▸ TASK REQUIREMENTS: If a line of the records contains the string "turn", copy it out.

▸ MATERIAL PROVIDED:
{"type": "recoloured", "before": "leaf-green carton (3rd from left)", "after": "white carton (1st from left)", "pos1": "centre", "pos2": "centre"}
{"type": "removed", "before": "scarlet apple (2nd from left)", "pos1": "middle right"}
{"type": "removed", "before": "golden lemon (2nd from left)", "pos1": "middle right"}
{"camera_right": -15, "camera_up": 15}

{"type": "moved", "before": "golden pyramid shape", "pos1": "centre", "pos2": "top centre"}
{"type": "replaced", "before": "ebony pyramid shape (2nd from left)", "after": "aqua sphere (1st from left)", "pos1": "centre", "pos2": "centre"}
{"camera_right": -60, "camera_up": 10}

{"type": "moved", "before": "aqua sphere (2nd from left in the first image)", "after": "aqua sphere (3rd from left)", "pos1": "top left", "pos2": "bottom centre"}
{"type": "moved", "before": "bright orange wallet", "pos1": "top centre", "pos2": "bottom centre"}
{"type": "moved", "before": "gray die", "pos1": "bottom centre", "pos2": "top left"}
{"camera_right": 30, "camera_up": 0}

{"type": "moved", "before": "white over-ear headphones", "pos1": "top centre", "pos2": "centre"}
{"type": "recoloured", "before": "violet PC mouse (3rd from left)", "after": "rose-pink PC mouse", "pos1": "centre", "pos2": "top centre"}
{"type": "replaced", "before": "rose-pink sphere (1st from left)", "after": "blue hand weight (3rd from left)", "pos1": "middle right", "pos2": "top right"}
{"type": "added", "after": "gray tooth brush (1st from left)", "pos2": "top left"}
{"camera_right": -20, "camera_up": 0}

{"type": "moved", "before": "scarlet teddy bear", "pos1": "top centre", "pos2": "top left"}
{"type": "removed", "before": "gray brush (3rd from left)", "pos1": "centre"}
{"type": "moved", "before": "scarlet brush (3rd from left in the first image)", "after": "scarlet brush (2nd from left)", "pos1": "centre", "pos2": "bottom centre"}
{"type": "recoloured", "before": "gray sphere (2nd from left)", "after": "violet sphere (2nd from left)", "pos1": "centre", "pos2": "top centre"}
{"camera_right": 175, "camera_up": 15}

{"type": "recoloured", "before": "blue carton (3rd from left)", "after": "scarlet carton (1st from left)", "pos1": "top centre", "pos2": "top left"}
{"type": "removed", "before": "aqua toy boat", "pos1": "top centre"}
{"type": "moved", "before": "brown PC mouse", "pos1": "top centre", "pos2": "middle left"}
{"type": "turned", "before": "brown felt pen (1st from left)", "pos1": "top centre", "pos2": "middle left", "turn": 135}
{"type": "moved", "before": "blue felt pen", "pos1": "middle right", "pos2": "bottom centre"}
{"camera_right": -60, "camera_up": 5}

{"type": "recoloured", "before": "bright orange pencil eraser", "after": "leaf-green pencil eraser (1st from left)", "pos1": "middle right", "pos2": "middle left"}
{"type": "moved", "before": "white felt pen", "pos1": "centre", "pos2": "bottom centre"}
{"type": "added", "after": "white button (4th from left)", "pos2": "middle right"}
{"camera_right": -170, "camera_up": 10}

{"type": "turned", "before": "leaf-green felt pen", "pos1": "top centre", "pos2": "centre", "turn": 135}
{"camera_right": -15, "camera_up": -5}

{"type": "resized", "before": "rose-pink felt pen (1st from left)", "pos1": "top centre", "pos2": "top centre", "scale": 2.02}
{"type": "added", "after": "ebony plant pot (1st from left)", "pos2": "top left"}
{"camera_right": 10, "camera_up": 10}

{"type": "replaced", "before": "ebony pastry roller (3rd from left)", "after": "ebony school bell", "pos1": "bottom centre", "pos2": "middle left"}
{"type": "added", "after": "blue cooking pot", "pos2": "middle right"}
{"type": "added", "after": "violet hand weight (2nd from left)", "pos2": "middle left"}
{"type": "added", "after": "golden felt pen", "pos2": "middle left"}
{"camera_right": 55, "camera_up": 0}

▸ RESULT:
{"type": "turned", "before": "brown felt pen (1st from left)", "pos1": "top centre", "pos2": "middle left", "turn": 135}
{"type": "turned", "before": "leaf-green felt pen", "pos1": "top centre", "pos2": "centre", "turn": 135}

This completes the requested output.